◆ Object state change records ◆
============

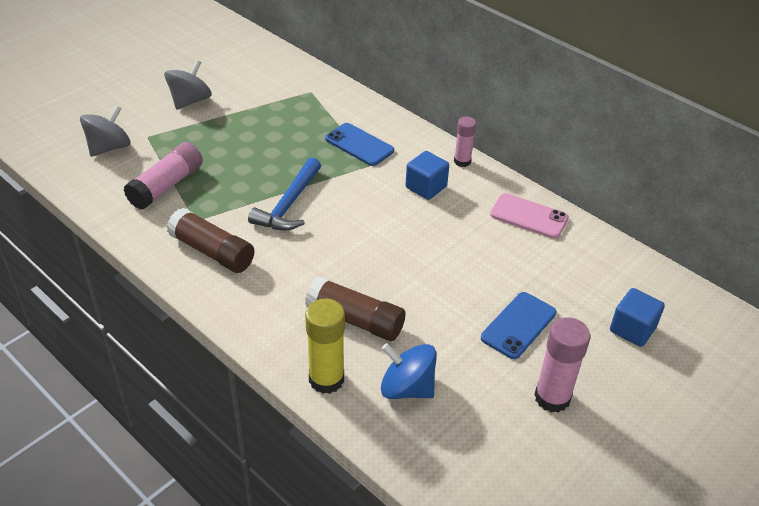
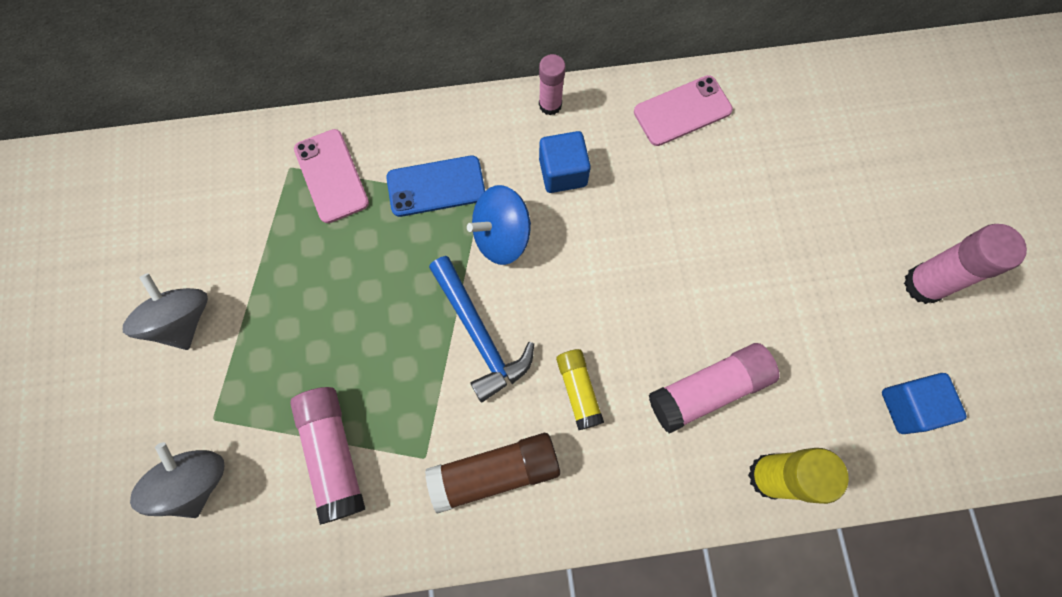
camera: 50 degrees left, 30 degrees up
brown glue stick [305,276,406,341] -> pink glue stick [649,343,780,434]
blue spinning top [381,343,437,399] -> blue spinning top moved to [467,185,531,265]
blue phone [481,292,556,359] -> none
blue cube [610,288,665,347] -> blue cube moved to [882,373,967,434]
none -> pink phone [294,129,369,223]
none -> yellow glue stick [556,349,604,430]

============

◆ What is needed ◆
Please go through the data above and copy each line containing the word "phone".

◆ Your solution ◆
blue phone [481,292,556,359] -> none
none -> pink phone [294,129,369,223]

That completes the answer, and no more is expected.